Restate the data below word for word, omitting pictures.

--- Data ---

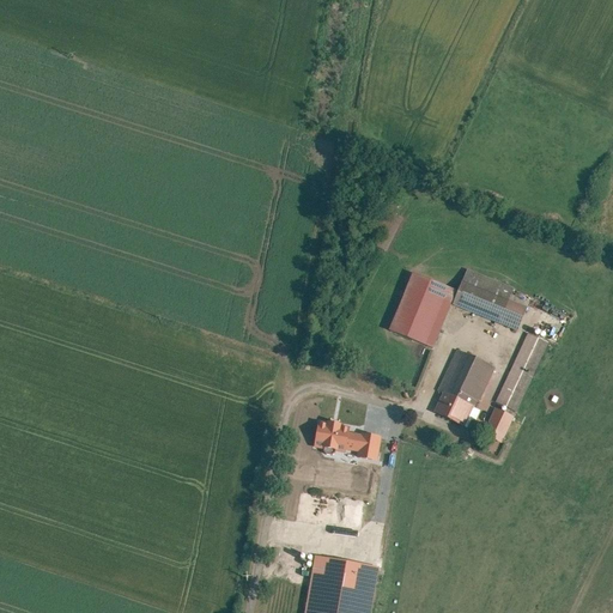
[(466,268),(456,291),(450,305),(517,332),(527,308),(509,301),(514,287),(466,268)]
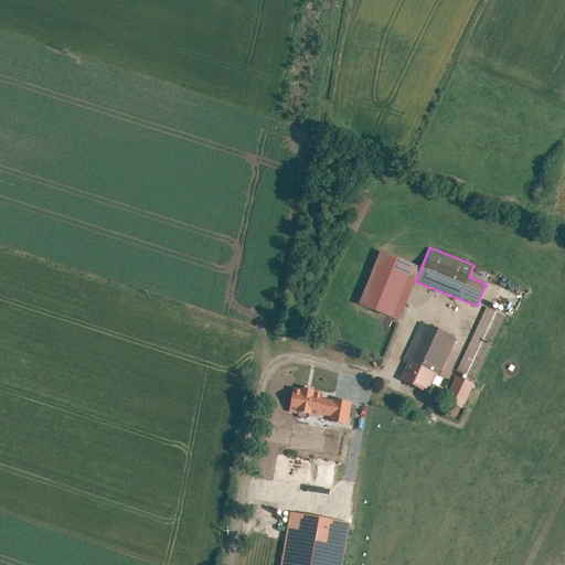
[(420,268),(380,252),(358,306),(398,322),(415,281),(420,268)]
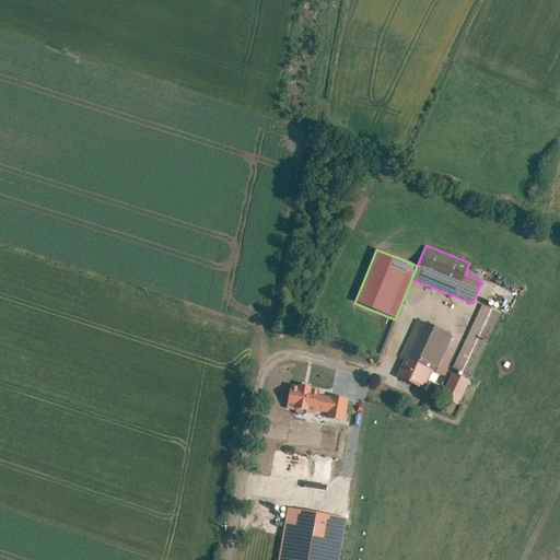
[(501,314),(482,305),(452,369),(471,377),(501,314)]
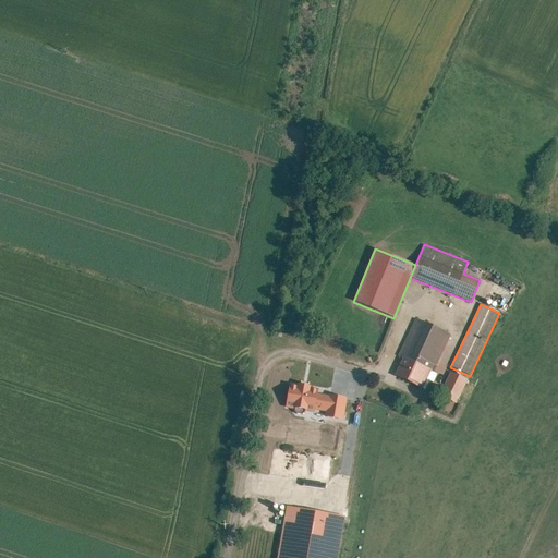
[(451,336),(414,318),(396,356),(401,359),(392,376),(423,390),(435,365),(436,365),(451,336)]
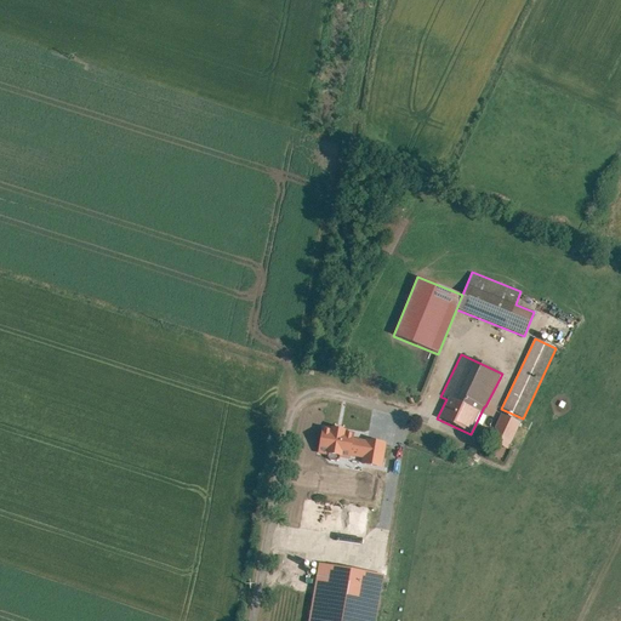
[(520,423),(501,414),(488,442),(507,450),(520,423)]
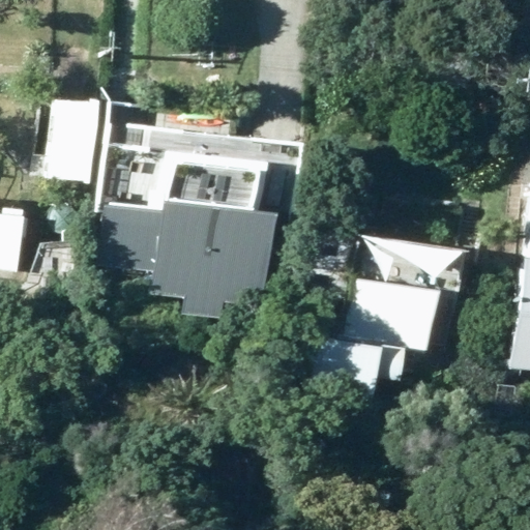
[(89,183),(95,102),(50,99),(45,180),(89,183)]
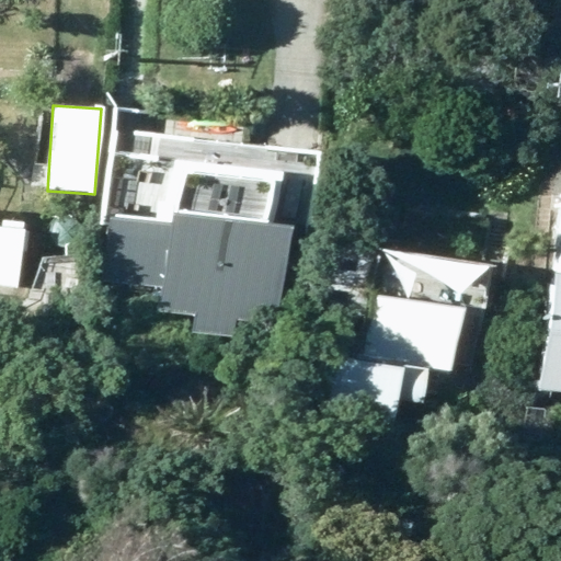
[(290,227),(170,215),(170,226),(111,220),(104,282),(158,287),(157,312),(195,316),(194,334),(277,342),(290,227)]
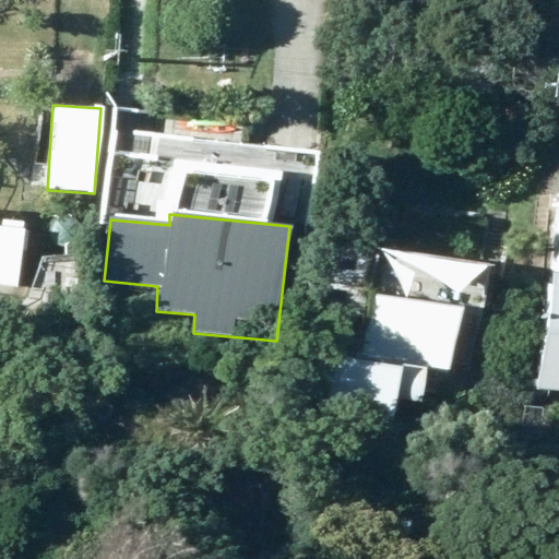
[(0,284),(16,285),(21,228),(0,227),(0,284)]
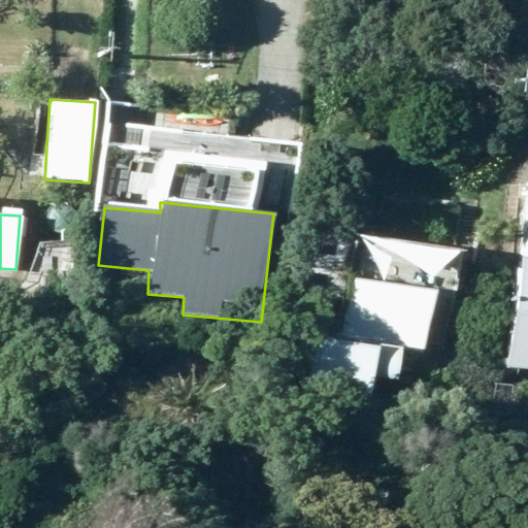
[(527,220),(525,261),(515,259),(506,367),(527,368),(527,220)]
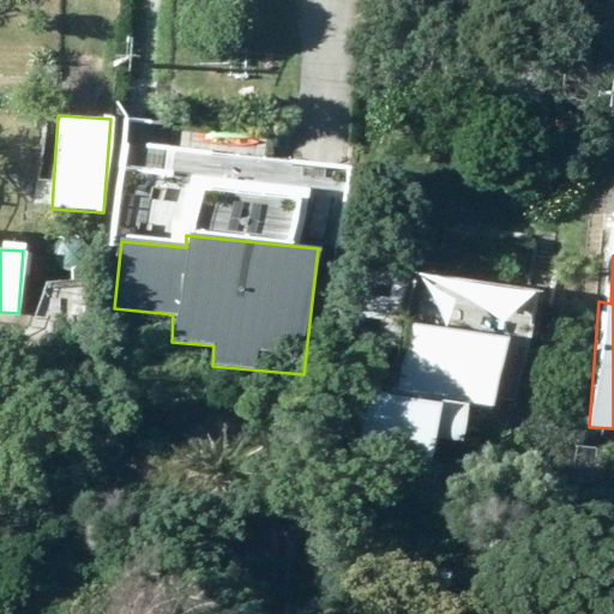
[(359,455),(429,465),(434,440),(462,445),(468,409),(497,414),(509,338),(403,321),(392,397),(368,392),(359,455)]
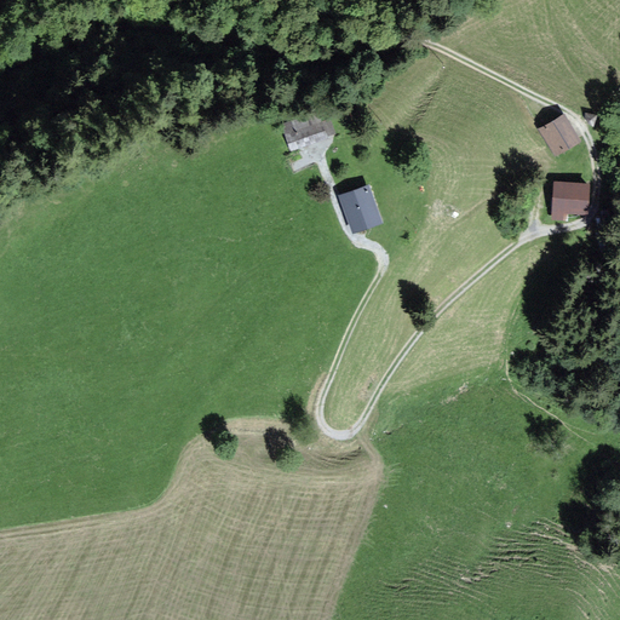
[(309,142),(326,136),(332,133),(336,132),(333,125),(331,118),(321,121),(317,110),(285,122),(281,124),(286,135),(288,143),(291,148),(309,142)]
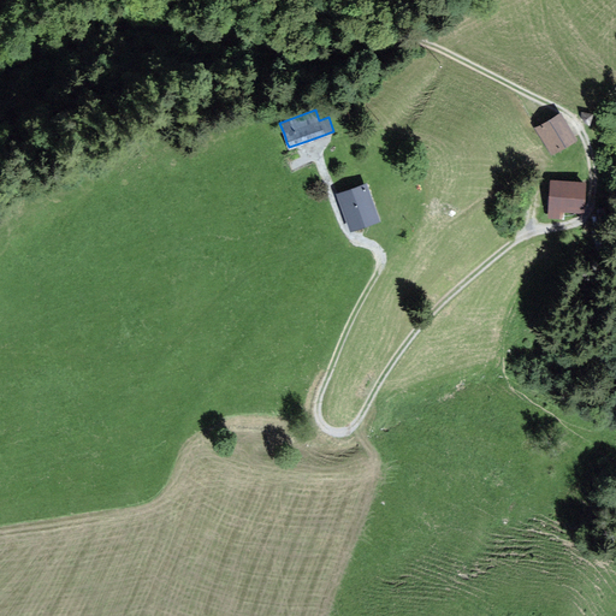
[(593,114),(581,112),(581,114),(585,124),(588,125),(592,124),(593,114)]
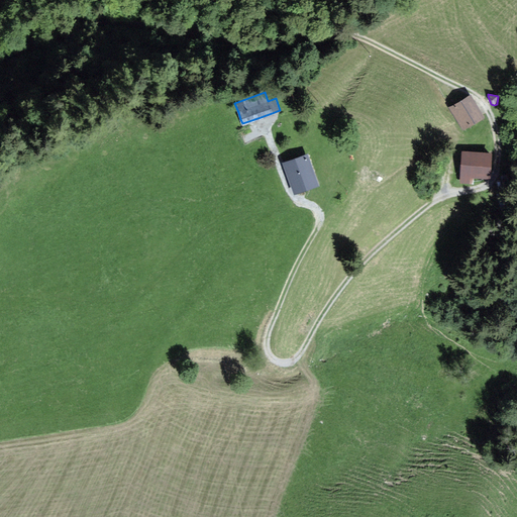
[(450,108),(462,129),(484,117),(471,96),(450,108)]
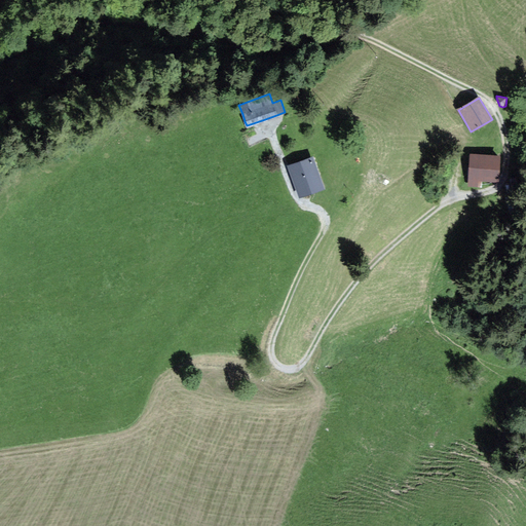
[(470,154),(470,166),(468,178),(468,185),(480,186),(480,179),(484,179),(498,179),(498,167),(499,155),(485,155),(470,154)]
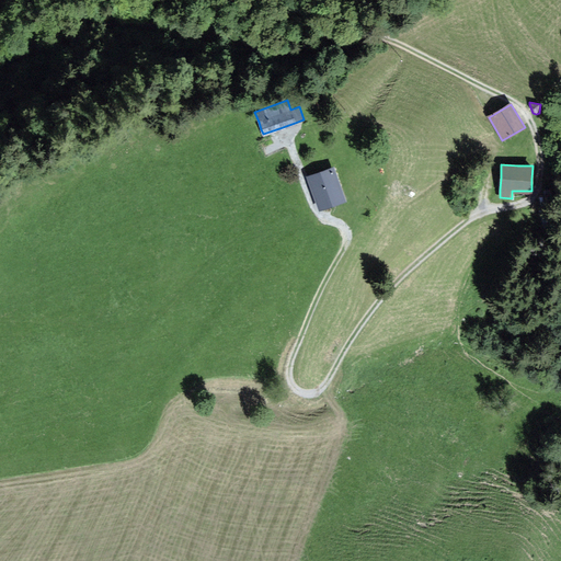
[(333,168),(309,176),(321,208),(345,201),(333,168)]
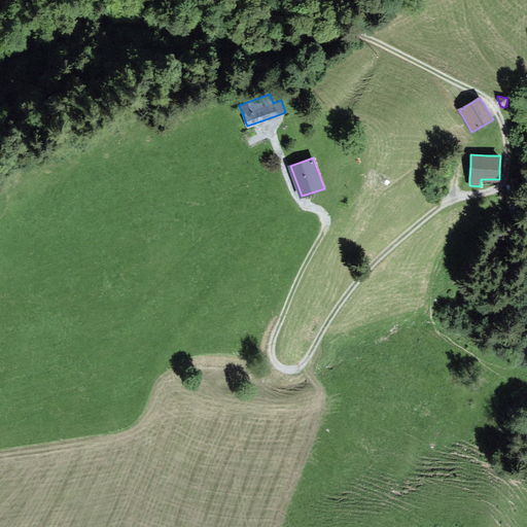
All buildings are outlined.
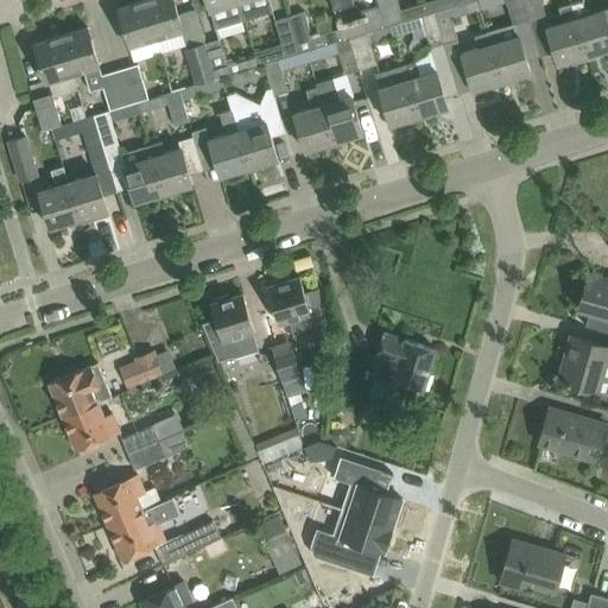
[(131,46),(157,38),(145,0),(141,0),(119,7),(131,46)]
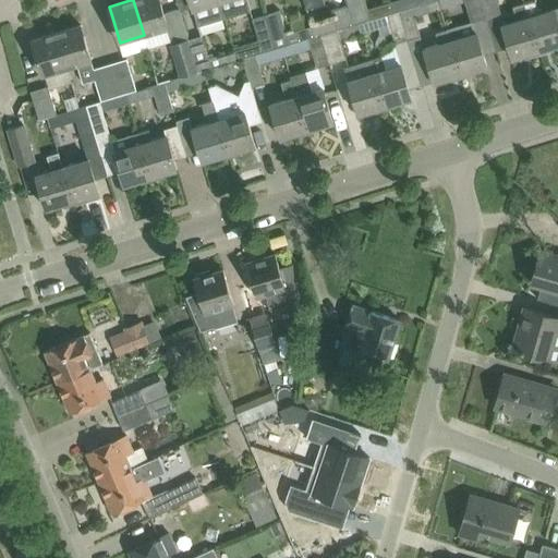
[(160,0),(133,0),(144,35),(168,28),(173,44),(171,45),(181,76),(198,71),(189,38),(180,8),(165,13),(160,0)]
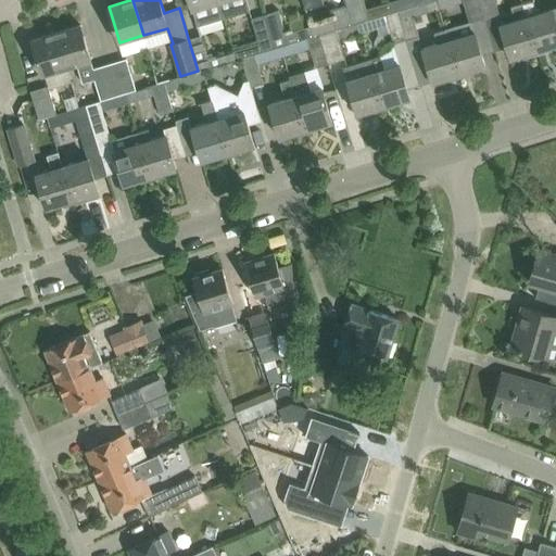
[(217,0),(189,0),(198,26),(224,19),(217,0)]
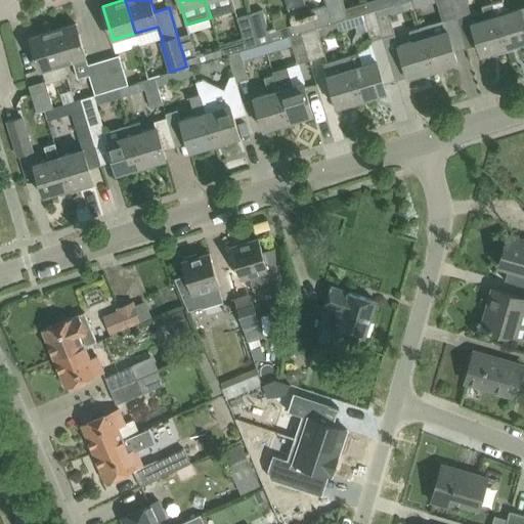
[(232,0),(205,0),(211,17),(236,9),(232,0)]
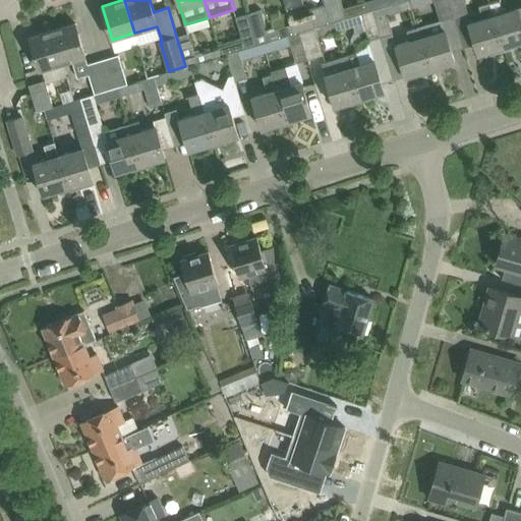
[(330,22),(323,0),(308,0),(314,18),(316,26),(330,22)]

---

* _Task solution_
[(466,268),(456,291),(450,305),(517,332),(527,308),(509,301),(514,287),(466,268)]
[(420,268),(380,252),(358,306),(398,322),(415,281),(420,268)]
[(501,314),(482,305),(452,369),(471,377),(501,314)]
[(451,336),(414,318),(396,356),(401,359),(392,376),(423,390),(435,365),(436,365),(451,336)]
[(520,423),(501,414),(488,442),(507,450),(520,423)]
[(89,183),(95,102),(50,99),(45,180),(89,183)]
[(290,227),(170,215),(170,226),(111,220),(104,282),(158,287),(157,312),(195,316),(194,334),(277,342),(290,227)]
[(0,284),(16,285),(21,228),(0,227),(0,284)]
[(527,220),(525,261),(515,259),(506,367),(527,368),(527,220)]
[(359,455),(429,465),(434,440),(462,445),(468,409),(497,414),(509,338),(403,321),(392,397),(368,392),(359,455)]
[(309,142),(326,136),(332,133),(336,132),(333,125),(331,118),(321,121),(317,110),(285,122),(281,124),(286,135),(288,143),(291,148),(309,142)]
[(593,114),(581,112),(581,114),(585,124),(588,125),(592,124),(593,114)]
[(450,108),(462,129),(484,117),(471,96),(450,108)]
[(470,154),(470,166),(468,178),(468,185),(480,186),(480,179),(484,179),(498,179),(498,167),(499,155),(485,155),(470,154)]
[(333,168),(309,176),(321,208),(345,201),(333,168)]
All buildings are outlined.
[(131,46),(157,38),(145,0),(141,0),(119,7),(131,46)]
[(160,0),(133,0),(144,35),(168,28),(173,44),(171,45),(181,76),(198,71),(189,38),(180,8),(165,13),(160,0)]
[(217,0),(189,0),(198,26),(224,19),(217,0)]
[(232,0),(205,0),(211,17),(236,9),(232,0)]
[(330,22),(323,0),(308,0),(314,18),(316,26),(330,22)]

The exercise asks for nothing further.